INPUT:
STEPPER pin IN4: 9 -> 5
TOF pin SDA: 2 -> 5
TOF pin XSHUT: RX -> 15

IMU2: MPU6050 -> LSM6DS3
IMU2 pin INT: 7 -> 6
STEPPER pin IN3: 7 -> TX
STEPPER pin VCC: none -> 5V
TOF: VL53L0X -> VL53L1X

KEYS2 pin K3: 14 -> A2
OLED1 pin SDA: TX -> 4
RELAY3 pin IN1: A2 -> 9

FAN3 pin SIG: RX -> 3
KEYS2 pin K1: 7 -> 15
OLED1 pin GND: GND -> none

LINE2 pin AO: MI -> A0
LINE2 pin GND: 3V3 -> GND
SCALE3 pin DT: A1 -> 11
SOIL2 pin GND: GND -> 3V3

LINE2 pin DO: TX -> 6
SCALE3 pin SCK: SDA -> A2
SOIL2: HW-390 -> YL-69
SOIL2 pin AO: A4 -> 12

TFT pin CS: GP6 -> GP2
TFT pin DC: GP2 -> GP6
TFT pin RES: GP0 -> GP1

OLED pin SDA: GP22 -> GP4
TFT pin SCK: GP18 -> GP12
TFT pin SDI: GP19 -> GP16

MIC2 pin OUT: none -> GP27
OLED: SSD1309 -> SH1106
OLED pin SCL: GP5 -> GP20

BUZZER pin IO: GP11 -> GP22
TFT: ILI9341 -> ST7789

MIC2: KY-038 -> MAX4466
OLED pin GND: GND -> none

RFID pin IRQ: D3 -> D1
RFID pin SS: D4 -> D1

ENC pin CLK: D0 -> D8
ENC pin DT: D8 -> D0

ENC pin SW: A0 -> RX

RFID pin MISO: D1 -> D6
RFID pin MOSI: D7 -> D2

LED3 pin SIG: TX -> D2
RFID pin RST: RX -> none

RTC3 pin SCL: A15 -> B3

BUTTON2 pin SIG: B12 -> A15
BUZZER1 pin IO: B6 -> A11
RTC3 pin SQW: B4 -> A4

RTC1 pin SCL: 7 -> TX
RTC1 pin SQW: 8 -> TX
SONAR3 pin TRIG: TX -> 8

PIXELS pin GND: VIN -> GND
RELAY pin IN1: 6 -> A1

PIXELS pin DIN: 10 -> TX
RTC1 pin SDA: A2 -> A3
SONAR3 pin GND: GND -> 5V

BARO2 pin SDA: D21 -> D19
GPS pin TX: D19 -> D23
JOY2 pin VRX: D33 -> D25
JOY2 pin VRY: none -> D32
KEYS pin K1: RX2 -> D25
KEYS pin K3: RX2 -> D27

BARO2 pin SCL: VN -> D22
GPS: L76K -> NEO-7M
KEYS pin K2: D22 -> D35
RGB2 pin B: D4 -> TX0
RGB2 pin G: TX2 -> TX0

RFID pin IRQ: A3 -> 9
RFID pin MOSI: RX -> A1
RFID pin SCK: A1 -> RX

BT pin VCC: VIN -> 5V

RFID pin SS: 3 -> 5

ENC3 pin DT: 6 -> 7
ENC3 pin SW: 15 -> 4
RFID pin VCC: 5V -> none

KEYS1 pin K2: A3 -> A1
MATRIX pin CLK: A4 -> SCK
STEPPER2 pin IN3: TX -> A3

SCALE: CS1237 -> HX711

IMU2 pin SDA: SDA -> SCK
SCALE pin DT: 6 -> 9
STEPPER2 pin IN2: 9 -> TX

WORK REQUIRED: For every line in the records above that holds "PIXELS", add one, and report the sum alone.

REPLY TO THE TASK: 2